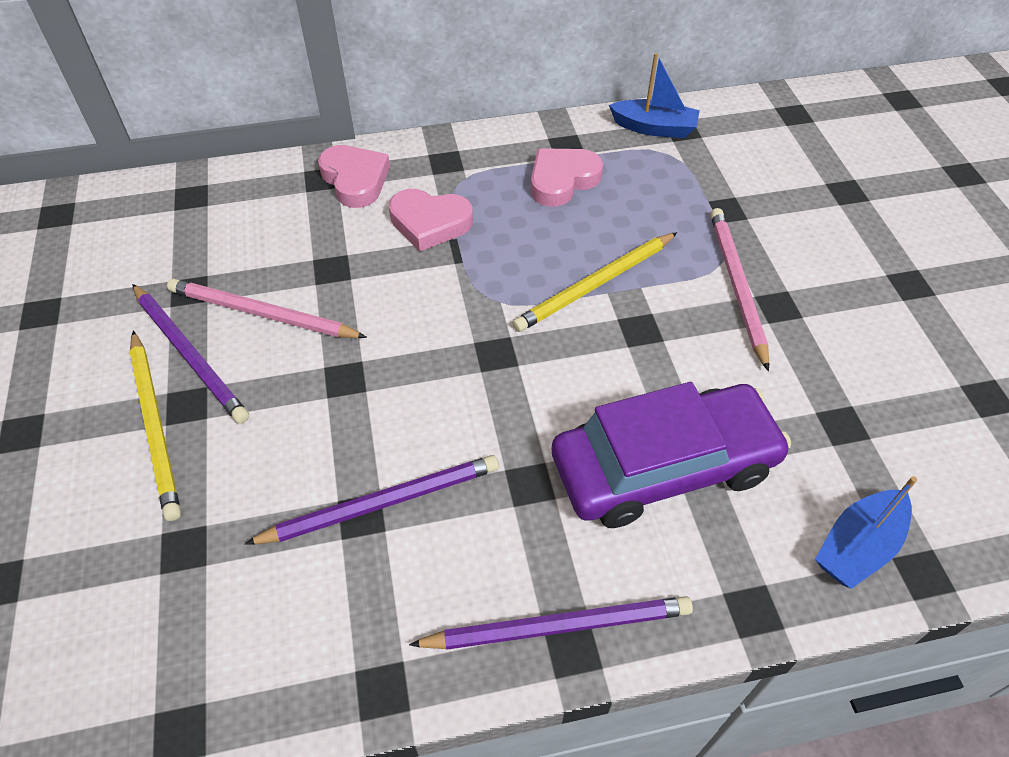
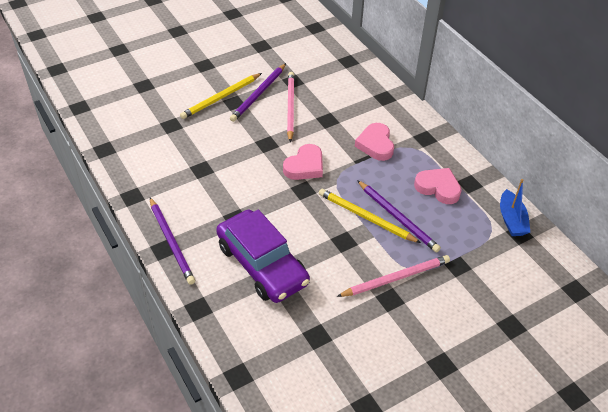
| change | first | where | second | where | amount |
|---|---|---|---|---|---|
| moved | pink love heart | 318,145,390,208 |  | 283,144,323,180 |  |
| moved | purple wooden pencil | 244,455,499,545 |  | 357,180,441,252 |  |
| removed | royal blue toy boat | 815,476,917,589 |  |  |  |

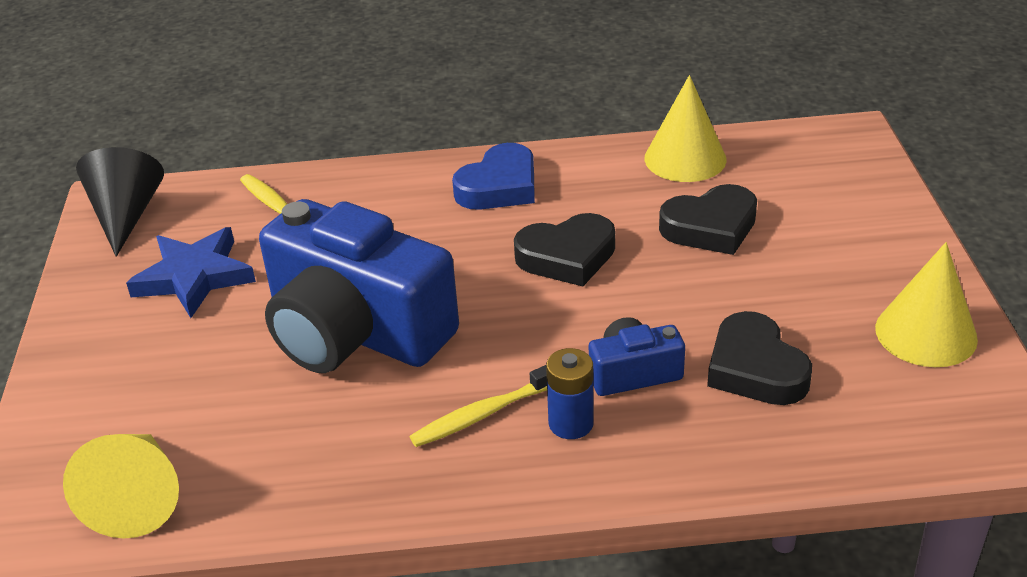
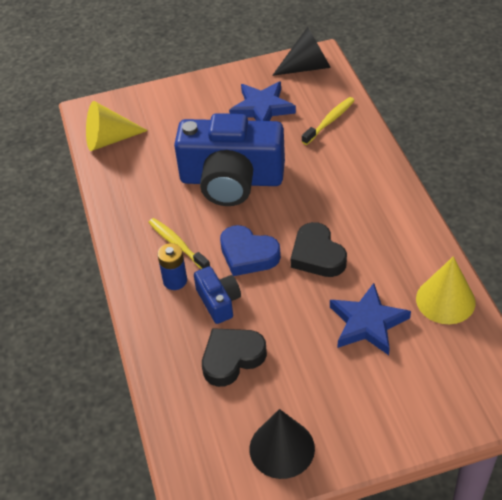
| change | first | where | second | where | amount |
|---|---|---|---|---|---|
| moved | royal blue love heart | 452,143,535,210 |  | 220,225,281,276 |  |
| replaced | jet-black love heart | 659,184,757,255 | royal blue star shape | 330,283,411,355 |  |
| turned | royal blue photo camera | 259,199,459,373 |  | 174,113,285,206 | 105 degrees counterclockwise |
| recoloured | bright yellow solid cone | 875,242,978,367 | jet-black solid cone | 249,409,315,479 |  |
======
§ **WHAT THIS TASK INVOLVES**
Lines with the string "heart": pick each one out of the material and return it.

§ **FINAL ANSWER**
| moved | pink love heart | 318,145,390,208 |  | 283,144,323,180 |  |
| moved | royal blue love heart | 452,143,535,210 |  | 220,225,281,276 |  |
| replaced | jet-black love heart | 659,184,757,255 | royal blue star shape | 330,283,411,355 |  |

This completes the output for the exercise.